● Problem description:
If a line in the material below holds the string "none", tally it, then give the tally alone.

____

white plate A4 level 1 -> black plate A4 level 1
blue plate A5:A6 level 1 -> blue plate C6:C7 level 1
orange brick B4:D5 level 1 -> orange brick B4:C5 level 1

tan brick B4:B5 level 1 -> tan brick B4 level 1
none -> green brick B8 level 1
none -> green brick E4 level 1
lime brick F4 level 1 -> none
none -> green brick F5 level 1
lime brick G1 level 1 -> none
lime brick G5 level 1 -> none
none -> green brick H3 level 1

____

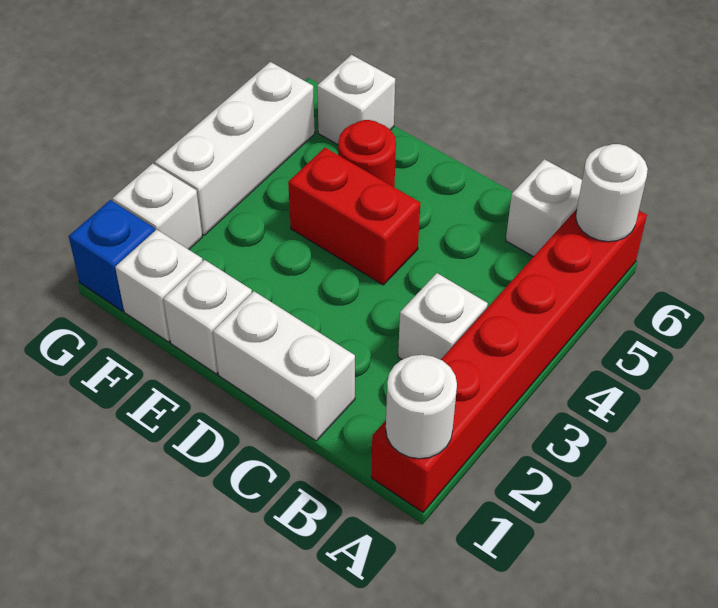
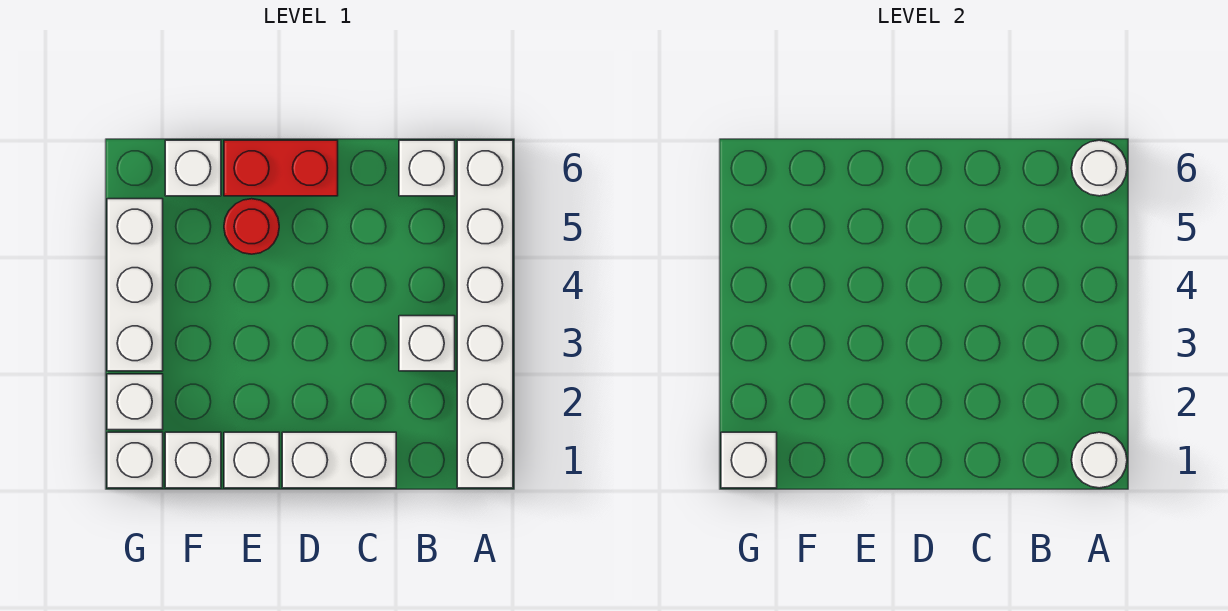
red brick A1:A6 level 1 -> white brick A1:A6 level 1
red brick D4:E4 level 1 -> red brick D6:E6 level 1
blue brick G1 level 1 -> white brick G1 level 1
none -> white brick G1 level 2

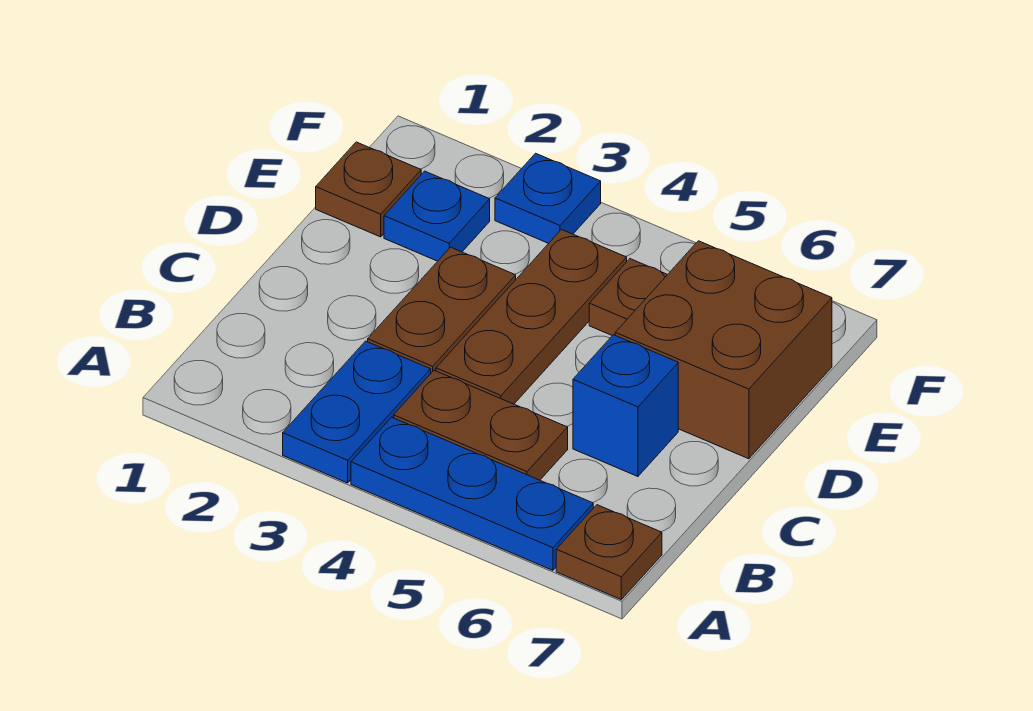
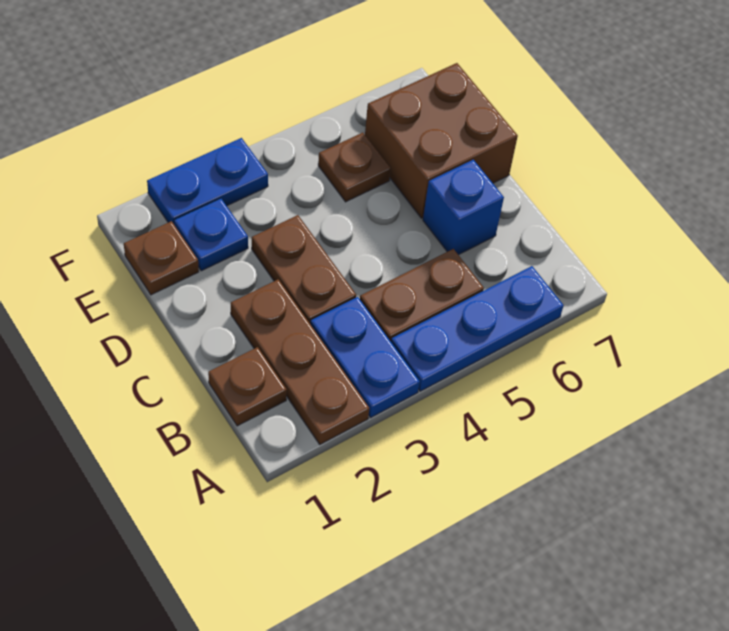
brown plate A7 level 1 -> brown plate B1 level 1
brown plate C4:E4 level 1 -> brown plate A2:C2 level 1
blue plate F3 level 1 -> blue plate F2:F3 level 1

____

● Output below:
8